- Aim of the exercise
Locate every line in the material below that contains the word "What" and copy each of those lines in full.

[start of Extracted data]

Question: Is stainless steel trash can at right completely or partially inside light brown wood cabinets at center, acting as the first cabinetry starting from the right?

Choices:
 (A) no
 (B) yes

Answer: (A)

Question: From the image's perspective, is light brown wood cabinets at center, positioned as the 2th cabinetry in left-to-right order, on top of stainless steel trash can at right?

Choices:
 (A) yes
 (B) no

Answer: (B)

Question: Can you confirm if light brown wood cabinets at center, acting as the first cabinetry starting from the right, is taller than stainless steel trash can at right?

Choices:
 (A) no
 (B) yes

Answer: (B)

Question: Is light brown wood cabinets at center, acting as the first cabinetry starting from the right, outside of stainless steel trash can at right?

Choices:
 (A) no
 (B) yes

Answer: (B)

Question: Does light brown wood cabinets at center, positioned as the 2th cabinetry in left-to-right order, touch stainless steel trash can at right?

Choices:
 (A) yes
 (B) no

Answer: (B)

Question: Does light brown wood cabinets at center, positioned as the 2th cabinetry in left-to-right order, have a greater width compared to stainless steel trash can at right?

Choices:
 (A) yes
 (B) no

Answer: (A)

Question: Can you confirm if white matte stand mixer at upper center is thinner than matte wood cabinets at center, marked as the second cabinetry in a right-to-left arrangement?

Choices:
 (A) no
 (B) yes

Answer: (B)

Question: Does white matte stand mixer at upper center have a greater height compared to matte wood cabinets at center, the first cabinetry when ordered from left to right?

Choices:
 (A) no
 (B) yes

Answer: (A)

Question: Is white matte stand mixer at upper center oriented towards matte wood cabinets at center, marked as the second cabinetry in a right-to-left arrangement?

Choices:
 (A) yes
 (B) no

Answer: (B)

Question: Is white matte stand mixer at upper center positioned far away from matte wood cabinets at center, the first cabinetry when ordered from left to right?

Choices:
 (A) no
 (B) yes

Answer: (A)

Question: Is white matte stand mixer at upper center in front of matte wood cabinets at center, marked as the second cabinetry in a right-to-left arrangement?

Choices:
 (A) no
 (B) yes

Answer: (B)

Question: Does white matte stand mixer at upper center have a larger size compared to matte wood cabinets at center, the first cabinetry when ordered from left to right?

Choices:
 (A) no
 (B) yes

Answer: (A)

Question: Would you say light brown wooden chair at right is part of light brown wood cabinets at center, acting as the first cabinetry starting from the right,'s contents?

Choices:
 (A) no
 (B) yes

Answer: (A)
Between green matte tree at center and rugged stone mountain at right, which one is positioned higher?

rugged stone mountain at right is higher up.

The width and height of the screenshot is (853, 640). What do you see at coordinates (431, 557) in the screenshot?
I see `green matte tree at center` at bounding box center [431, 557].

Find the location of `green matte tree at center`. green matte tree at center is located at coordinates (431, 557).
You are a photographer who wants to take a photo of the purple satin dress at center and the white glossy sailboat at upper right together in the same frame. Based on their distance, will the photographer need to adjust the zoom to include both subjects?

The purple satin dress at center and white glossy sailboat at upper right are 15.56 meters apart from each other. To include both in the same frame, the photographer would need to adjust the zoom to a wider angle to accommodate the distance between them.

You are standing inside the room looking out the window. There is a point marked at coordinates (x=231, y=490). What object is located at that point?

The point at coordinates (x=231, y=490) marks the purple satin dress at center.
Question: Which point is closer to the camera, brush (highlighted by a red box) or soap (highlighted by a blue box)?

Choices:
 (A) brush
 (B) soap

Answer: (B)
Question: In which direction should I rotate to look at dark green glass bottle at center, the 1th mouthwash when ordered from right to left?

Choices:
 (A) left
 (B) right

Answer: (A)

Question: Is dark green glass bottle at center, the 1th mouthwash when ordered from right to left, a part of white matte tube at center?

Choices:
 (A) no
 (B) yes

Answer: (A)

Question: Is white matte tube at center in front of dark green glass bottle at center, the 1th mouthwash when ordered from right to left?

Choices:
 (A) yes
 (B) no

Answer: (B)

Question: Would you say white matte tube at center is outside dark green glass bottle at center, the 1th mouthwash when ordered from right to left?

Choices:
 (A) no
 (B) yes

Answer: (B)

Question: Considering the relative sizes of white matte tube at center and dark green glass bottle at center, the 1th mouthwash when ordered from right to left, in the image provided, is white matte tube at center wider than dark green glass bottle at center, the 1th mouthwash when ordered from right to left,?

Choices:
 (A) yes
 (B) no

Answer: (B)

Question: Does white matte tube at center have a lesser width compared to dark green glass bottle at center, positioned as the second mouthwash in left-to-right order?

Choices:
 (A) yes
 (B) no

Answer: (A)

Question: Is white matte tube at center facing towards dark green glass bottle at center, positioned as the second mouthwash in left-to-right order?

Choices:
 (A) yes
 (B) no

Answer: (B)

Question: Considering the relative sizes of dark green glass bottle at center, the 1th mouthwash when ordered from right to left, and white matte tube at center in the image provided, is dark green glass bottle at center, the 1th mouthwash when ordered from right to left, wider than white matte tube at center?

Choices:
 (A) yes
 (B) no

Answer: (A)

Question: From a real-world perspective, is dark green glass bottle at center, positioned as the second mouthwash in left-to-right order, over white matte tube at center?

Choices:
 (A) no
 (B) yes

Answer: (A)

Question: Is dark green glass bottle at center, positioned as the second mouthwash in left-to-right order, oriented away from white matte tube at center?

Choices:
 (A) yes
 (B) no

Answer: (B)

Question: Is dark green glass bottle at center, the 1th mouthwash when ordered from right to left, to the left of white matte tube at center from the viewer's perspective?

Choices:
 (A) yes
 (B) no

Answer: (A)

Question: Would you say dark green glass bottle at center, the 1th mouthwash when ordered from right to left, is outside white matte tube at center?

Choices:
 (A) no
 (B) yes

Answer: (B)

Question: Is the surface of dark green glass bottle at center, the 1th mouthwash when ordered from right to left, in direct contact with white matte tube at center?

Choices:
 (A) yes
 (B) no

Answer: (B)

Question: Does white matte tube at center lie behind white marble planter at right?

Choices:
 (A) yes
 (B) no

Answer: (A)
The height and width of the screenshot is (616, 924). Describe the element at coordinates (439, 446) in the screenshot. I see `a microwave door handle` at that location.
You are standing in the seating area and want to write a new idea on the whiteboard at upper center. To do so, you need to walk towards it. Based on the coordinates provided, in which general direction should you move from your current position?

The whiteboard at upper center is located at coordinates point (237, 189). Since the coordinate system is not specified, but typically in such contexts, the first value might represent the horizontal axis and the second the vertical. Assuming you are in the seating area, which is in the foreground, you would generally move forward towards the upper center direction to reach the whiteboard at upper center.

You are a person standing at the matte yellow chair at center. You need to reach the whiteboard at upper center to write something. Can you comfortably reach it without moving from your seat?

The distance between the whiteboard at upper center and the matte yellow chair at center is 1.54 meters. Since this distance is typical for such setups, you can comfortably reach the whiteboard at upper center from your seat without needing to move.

[end of Extracted data]

- Answer below
The width and height of the screenshot is (853, 640). What do you see at coordinates (431, 557) in the screenshot?
You are standing inside the room looking out the window. There is a point marked at coordinates (x=231, y=490). What object is located at that point?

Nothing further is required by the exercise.